- [TASK TO CARRY OUT]: Skip all pictures. Set down only the lines starting at the line containing "C5: none -> 220nF (GND, VRAW)" and running to the end of the listing.

- [SOURCE MATERIAL]:
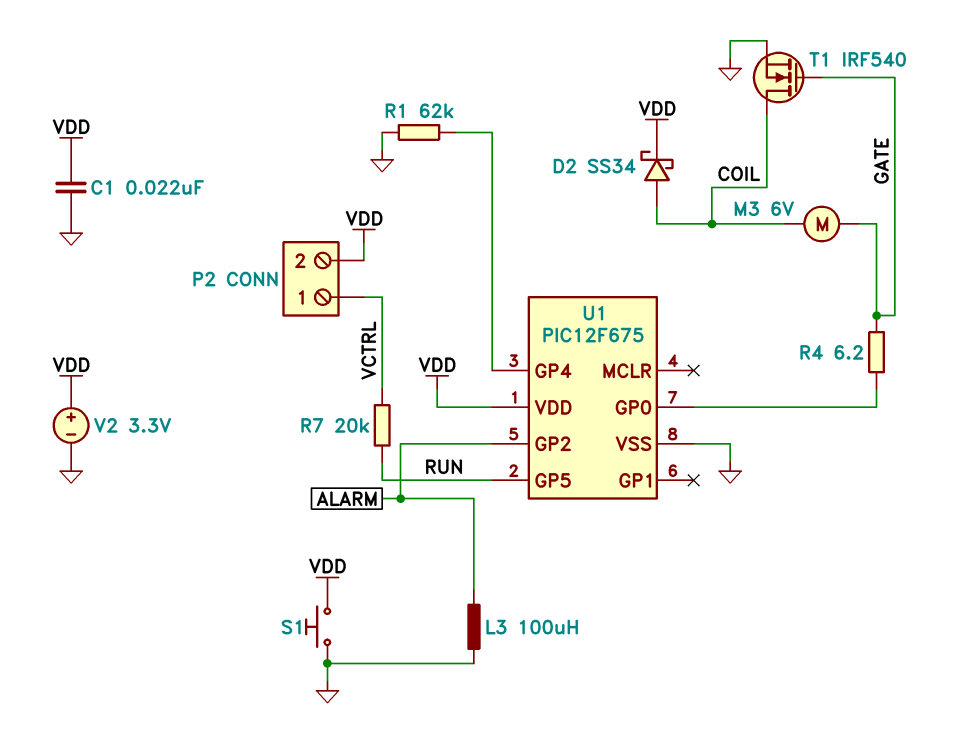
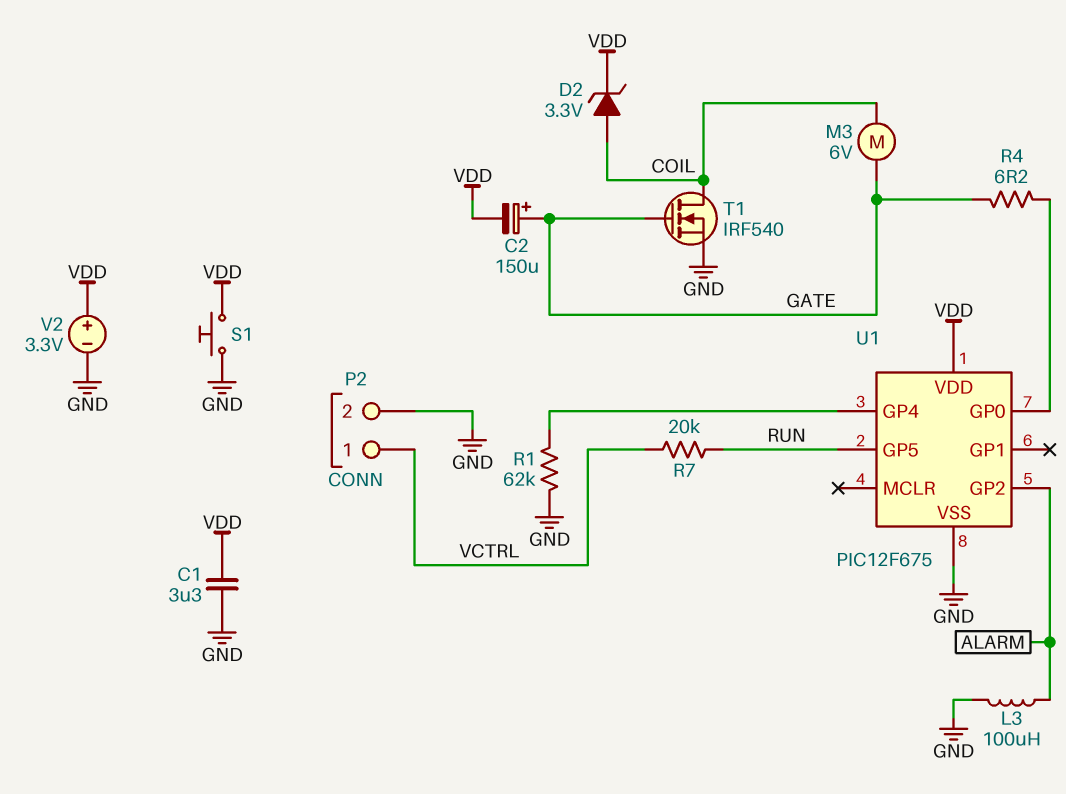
C1: 22nF (GND, VDD) -> 3.3uF (GND, VDD)
C2: none -> 150uF (plus GATE, minus VDD)
D2: schottky SS34 (A COIL, K VDD) -> zener 3.3V (A COIL, K VDD)
P2 pin 2: VDD -> GND

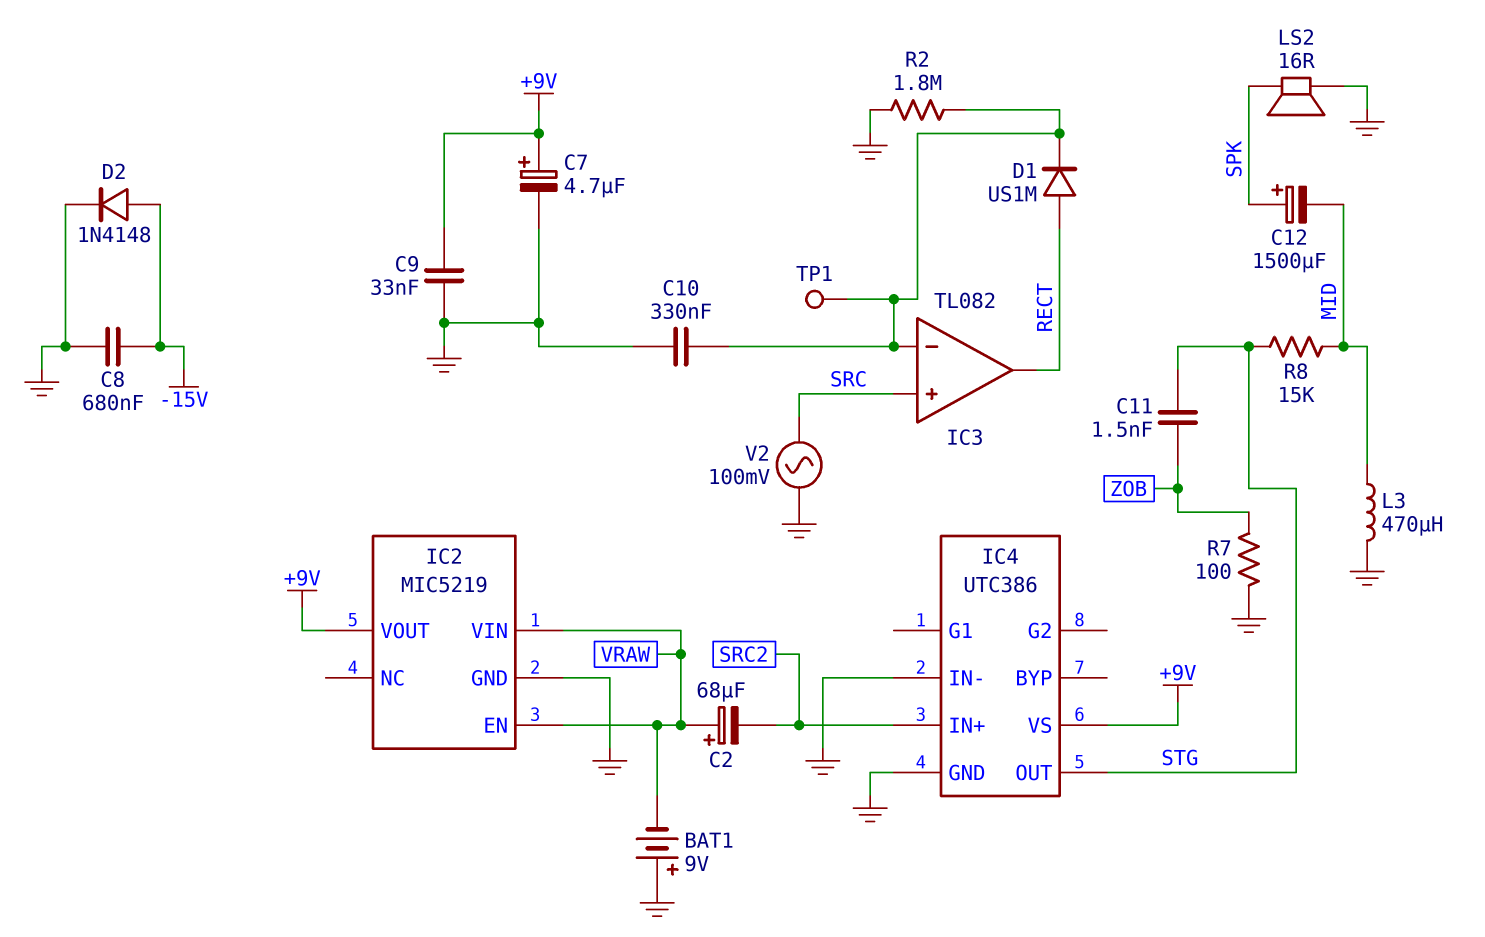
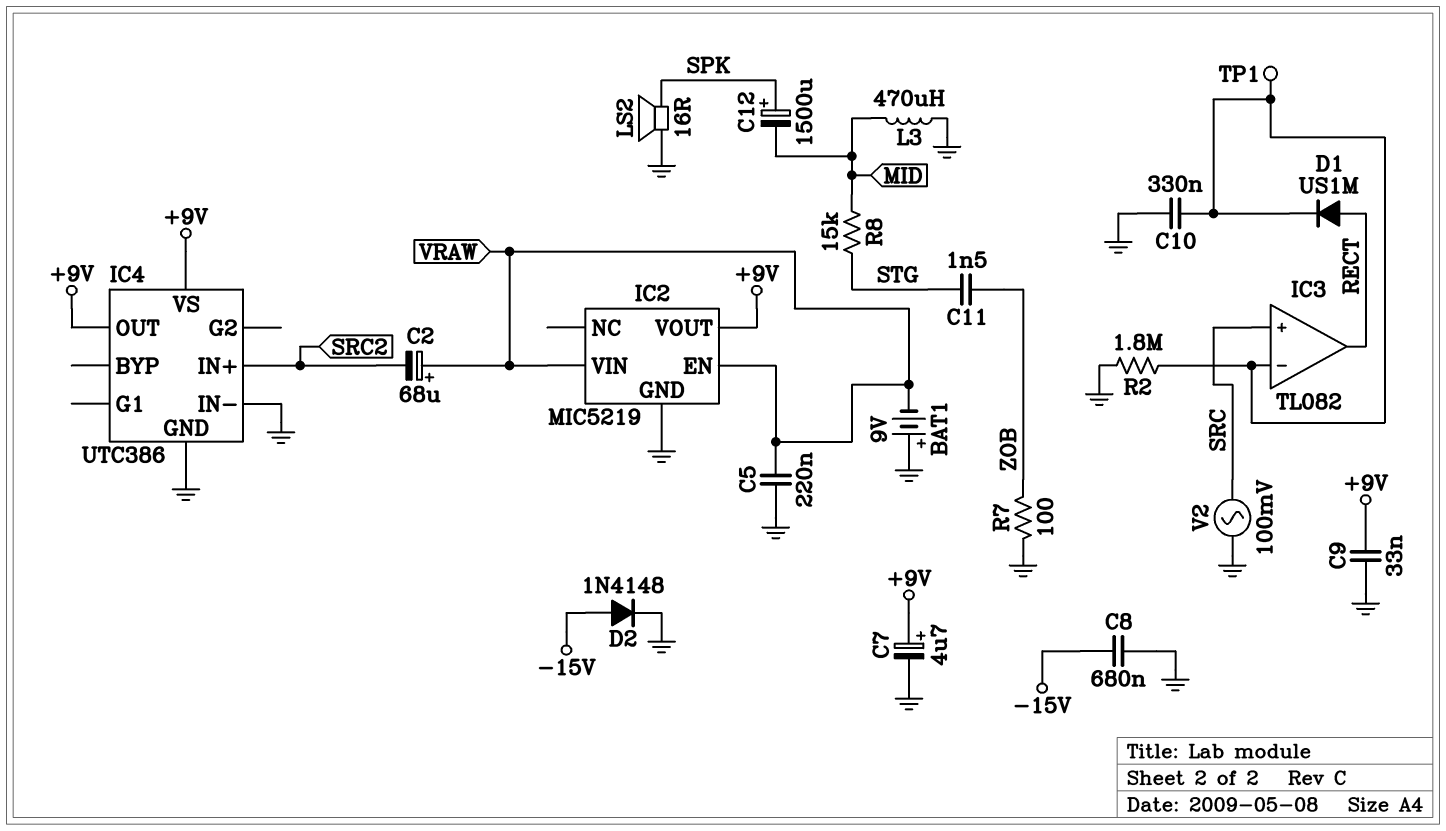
C5: none -> 220nF (GND, VRAW)
IC4 pin OUT: STG -> +9V

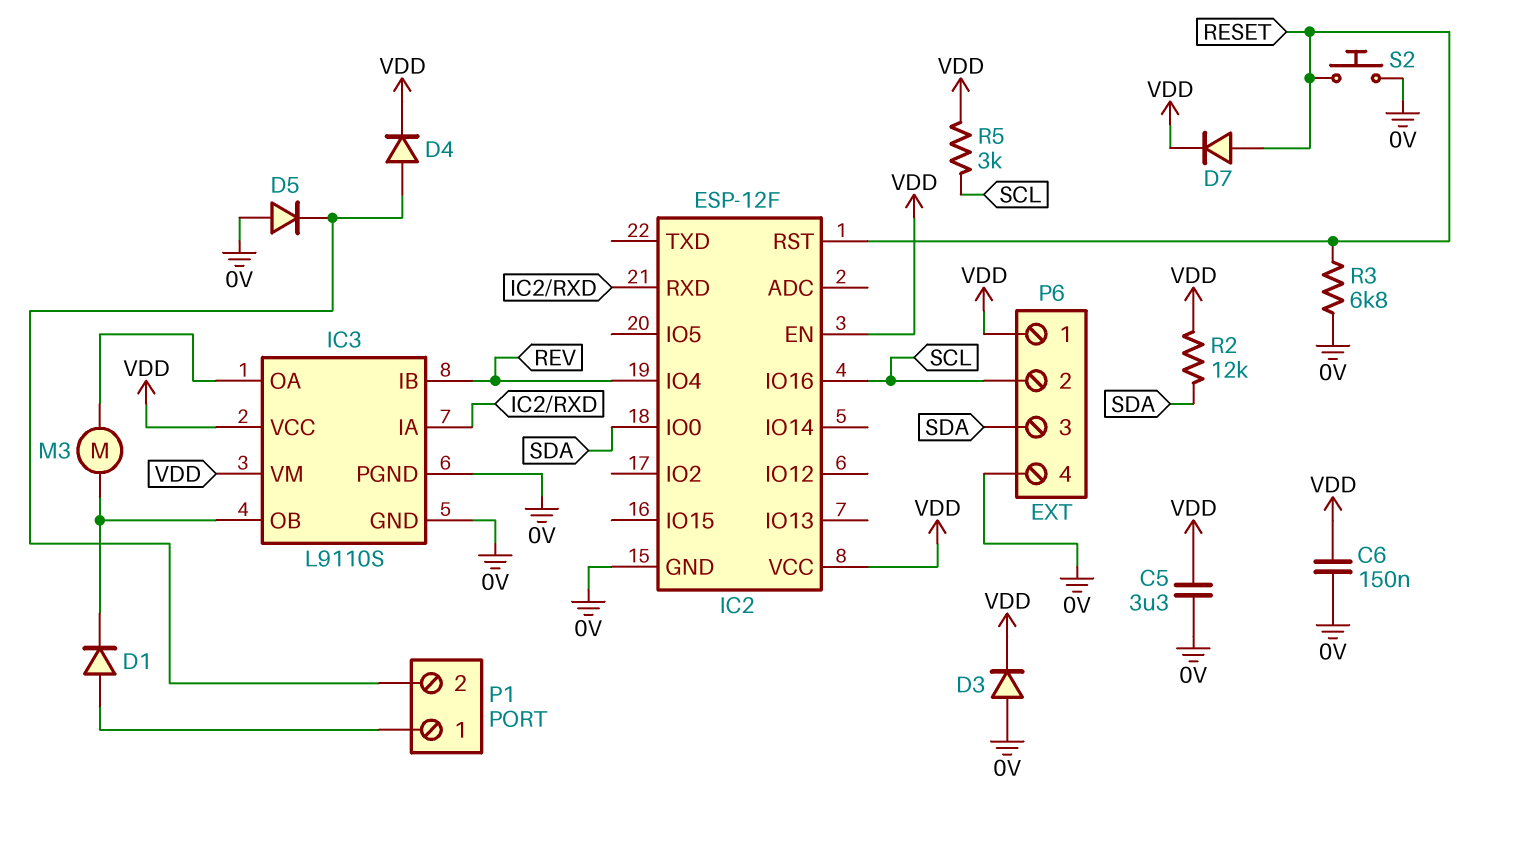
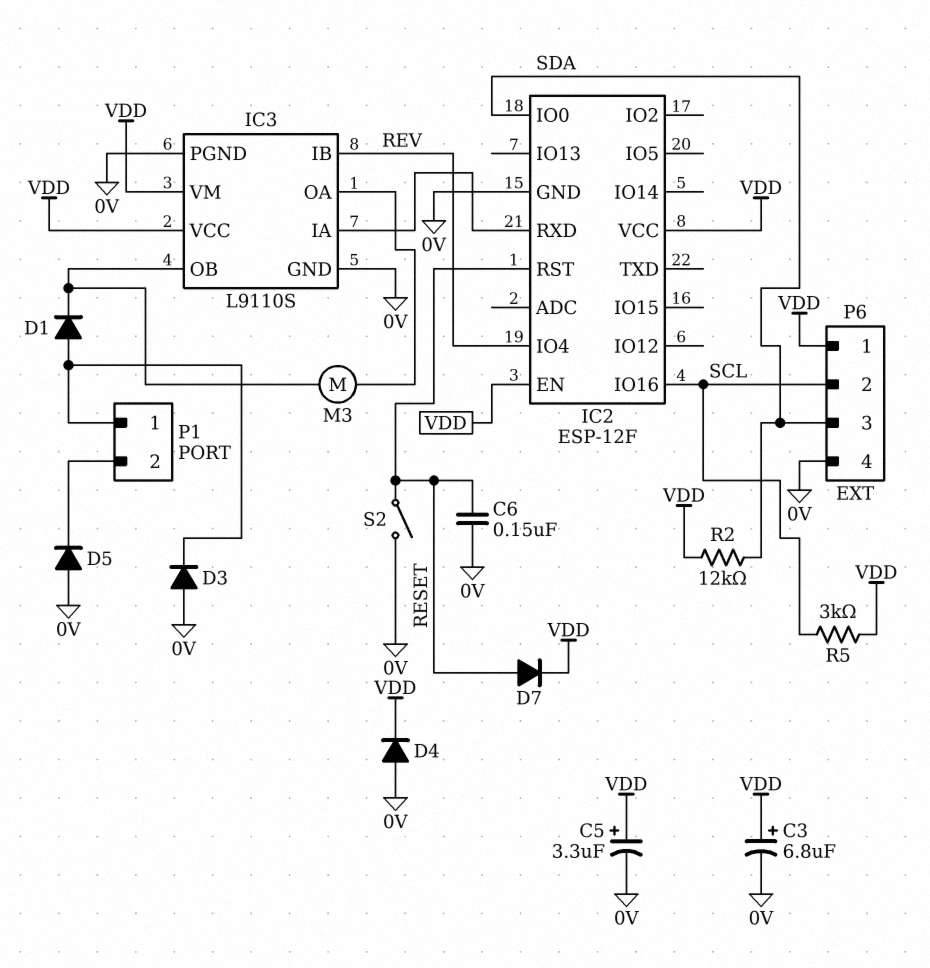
C3: none -> 6.8uF (plus VDD, minus 0V)
C5: 3.3uF (0V, VDD) -> 3.3uF (plus VDD, minus 0V)
C6: 150nF (0V, VDD) -> 150nF (0V, RESET)
D3: diode (A 0V, K VDD) -> diode (A 0V, K P1/1)
D4: diode (A P1/2, K VDD) -> diode (A 0V, K VDD)
R3: 6.8k (0V, RESET) -> none
S2: button (0V, RESET) -> switch (0V, RESET)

- [PROBLEM SOLUTION]:
C5: none -> 220nF (GND, VRAW)
IC4 pin OUT: STG -> +9V

C3: none -> 6.8uF (plus VDD, minus 0V)
C5: 3.3uF (0V, VDD) -> 3.3uF (plus VDD, minus 0V)
C6: 150nF (0V, VDD) -> 150nF (0V, RESET)
D3: diode (A 0V, K VDD) -> diode (A 0V, K P1/1)
D4: diode (A P1/2, K VDD) -> diode (A 0V, K VDD)
R3: 6.8k (0V, RESET) -> none
S2: button (0V, RESET) -> switch (0V, RESET)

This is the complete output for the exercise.